■ **Exercise**: Nothing but the lines from the one containing "(201, 287) = (538, 302): black" through the final line of the listing should appear in the answer, each exactly as written.

****************************************

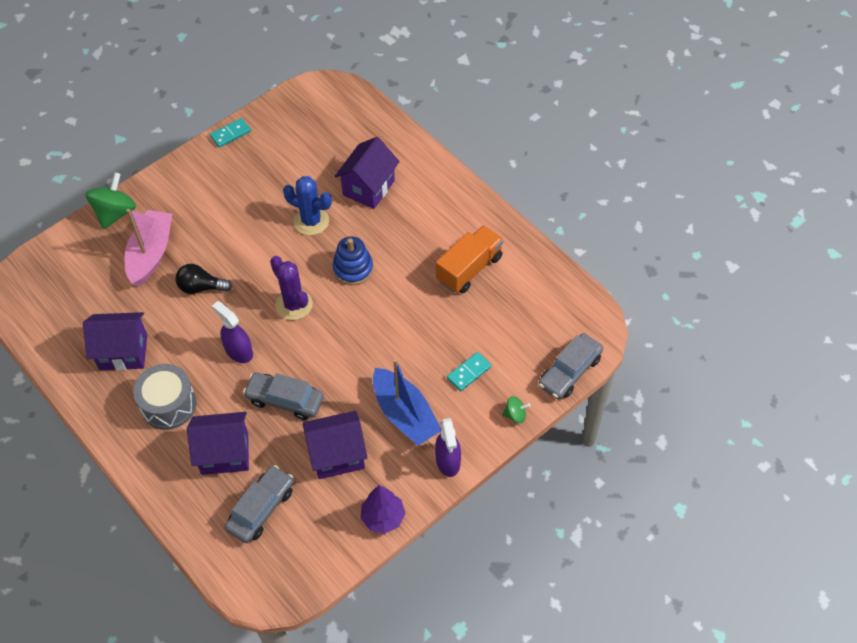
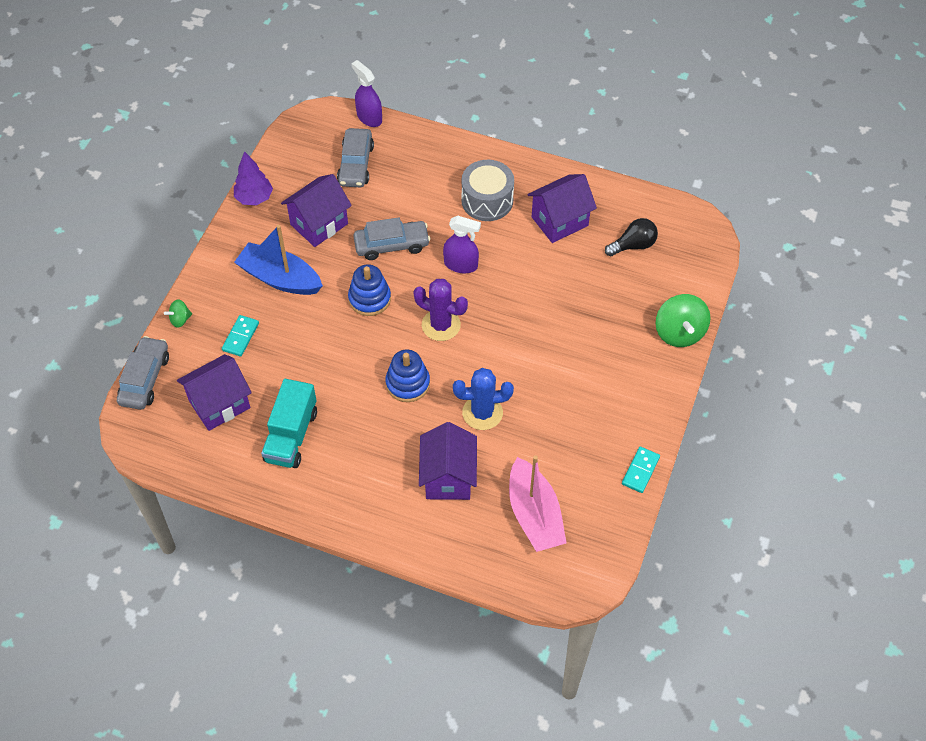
camera: 150 degrees right, 0 degrees up
(151, 254) = (610, 311): pink boat -> pink boat (534, 514)
(201, 287) = (538, 302): black light bulb -> black light bulb (633, 245)
(225, 453) = (413, 187): purple house -> purple house (219, 404)
(337, 356) = (369, 299): none -> blue stacking toy
(448, 461) = (222, 259): purple spray bottle -> purple spray bottle (369, 117)
(469, 269) = (291, 436): orange truck -> turquoise truck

****************************************

■ **Written answer**:
(201, 287) = (538, 302): black light bulb -> black light bulb (633, 245)
(225, 453) = (413, 187): purple house -> purple house (219, 404)
(337, 356) = (369, 299): none -> blue stacking toy
(448, 461) = (222, 259): purple spray bottle -> purple spray bottle (369, 117)
(469, 269) = (291, 436): orange truck -> turquoise truck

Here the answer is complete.